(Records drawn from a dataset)
++++

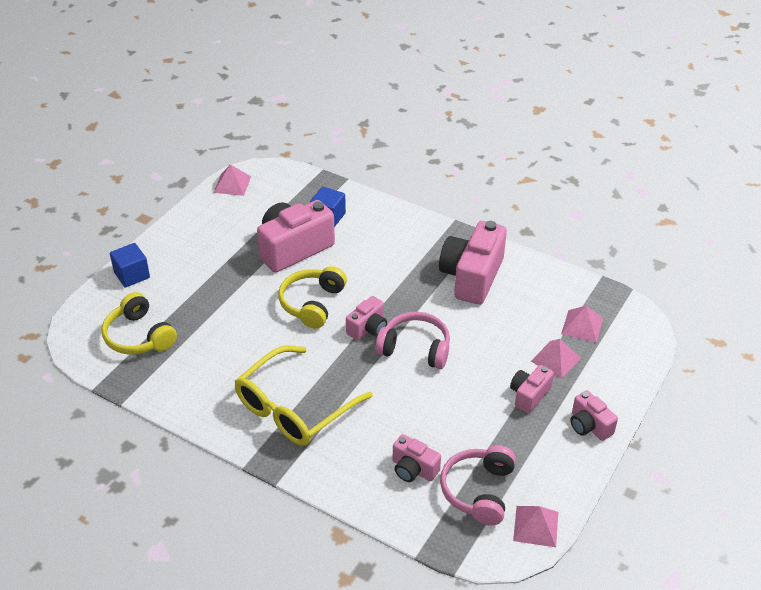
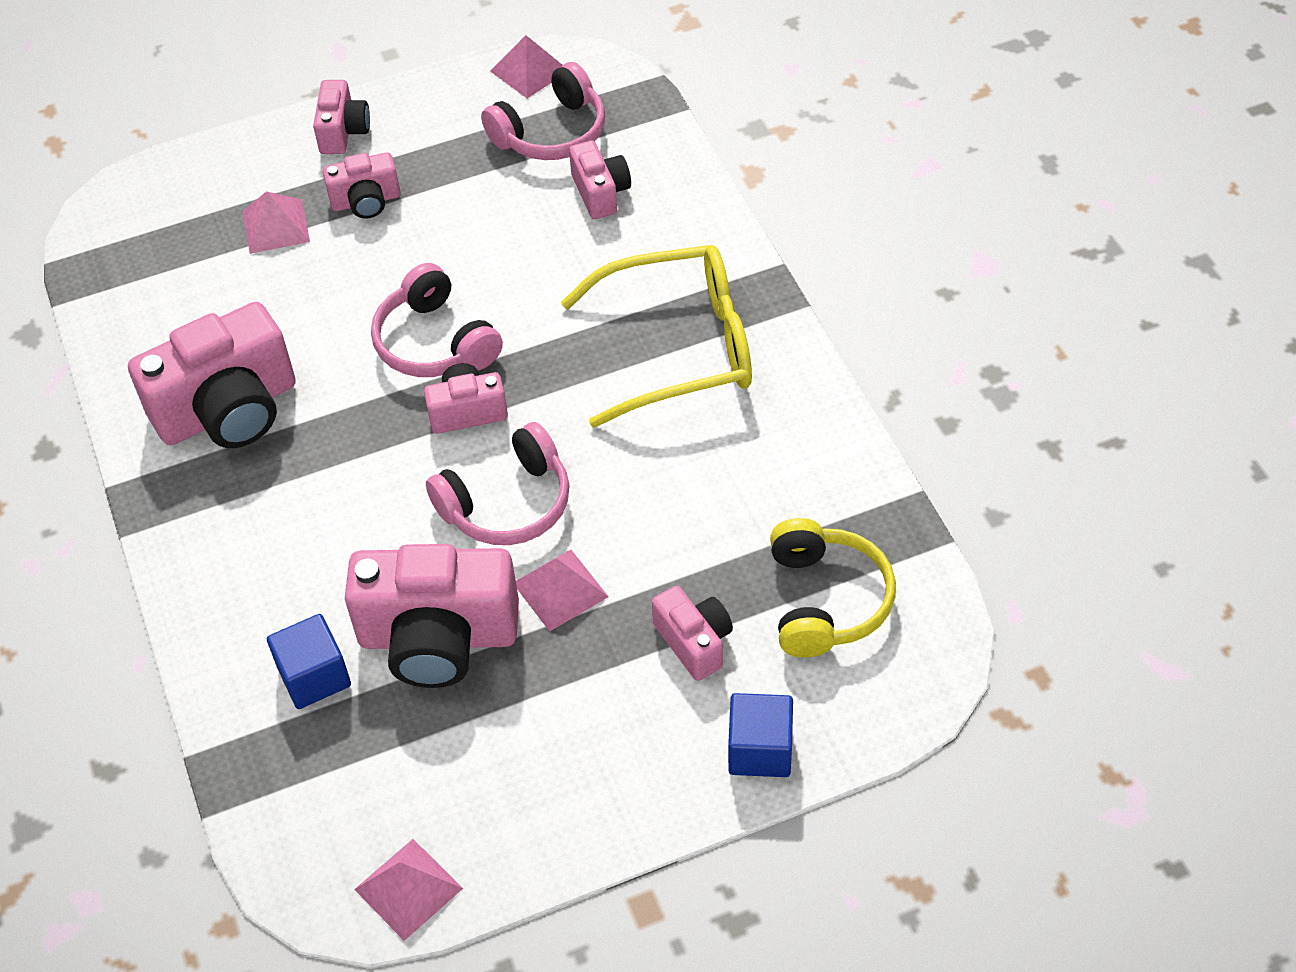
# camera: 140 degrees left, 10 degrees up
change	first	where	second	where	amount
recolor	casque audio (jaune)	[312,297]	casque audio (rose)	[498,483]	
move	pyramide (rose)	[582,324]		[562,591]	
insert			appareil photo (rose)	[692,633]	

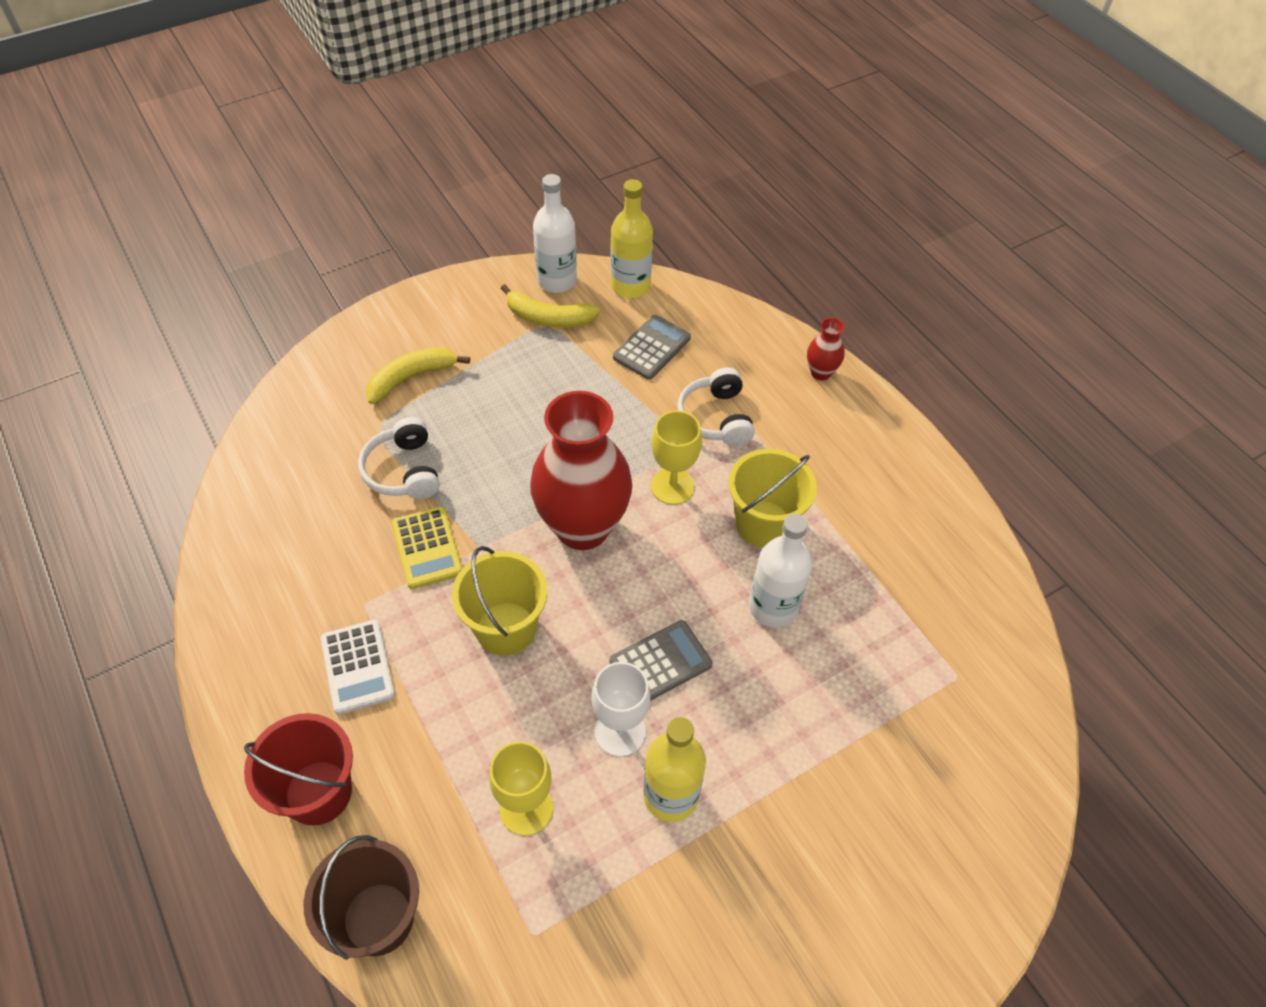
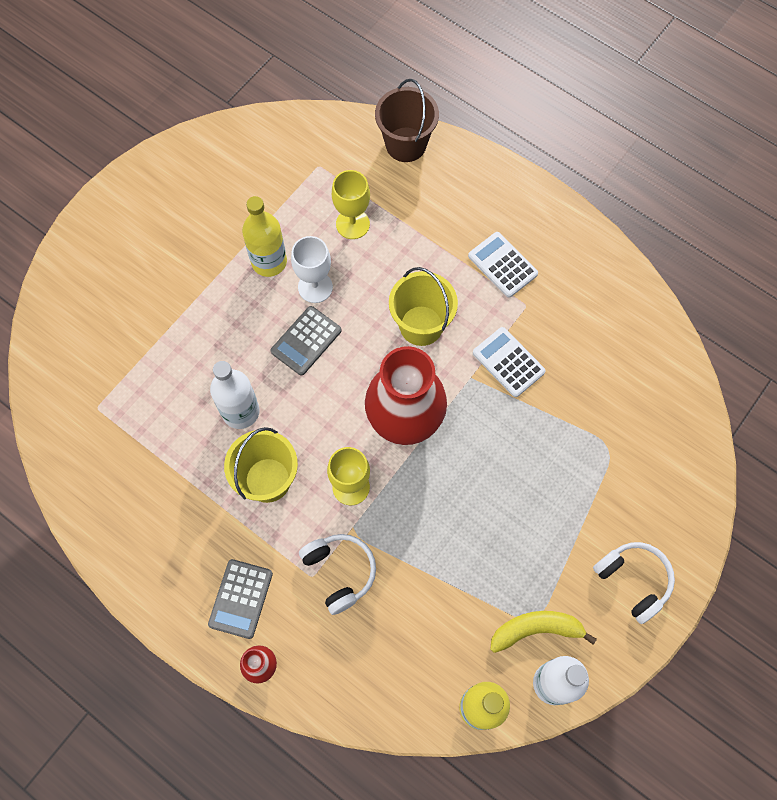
# camera: 160 degrees right, 15 degrees up
change	first	where	second	where	amount
delete	seau (rouge)	[298,769]			
move	casque audio (blanc)	[399,458]		[634,583]	
delete	banane (jaune)	[418,375]			
recolor	calculatrice (jaune)	[427,547]	calculatrice (blanc)	[509,362]	
move	calculatrice (gris)	[652,347]		[240,599]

++++

- [What is being asked]:
Output the records verbatim, every one of them, and keep the pictures out.

- [Result of this exercise]:
# camera: 140 degrees left, 10 degrees up
change	first	where	second	where	amount
recolor	casque audio (jaune)	[312,297]	casque audio (rose)	[498,483]	
move	pyramide (rose)	[582,324]		[562,591]	
insert			appareil photo (rose)	[692,633]	

# camera: 160 degrees right, 15 degrees up
change	first	where	second	where	amount
delete	seau (rouge)	[298,769]			
move	casque audio (blanc)	[399,458]		[634,583]	
delete	banane (jaune)	[418,375]			
recolor	calculatrice (jaune)	[427,547]	calculatrice (blanc)	[509,362]	
move	calculatrice (gris)	[652,347]		[240,599]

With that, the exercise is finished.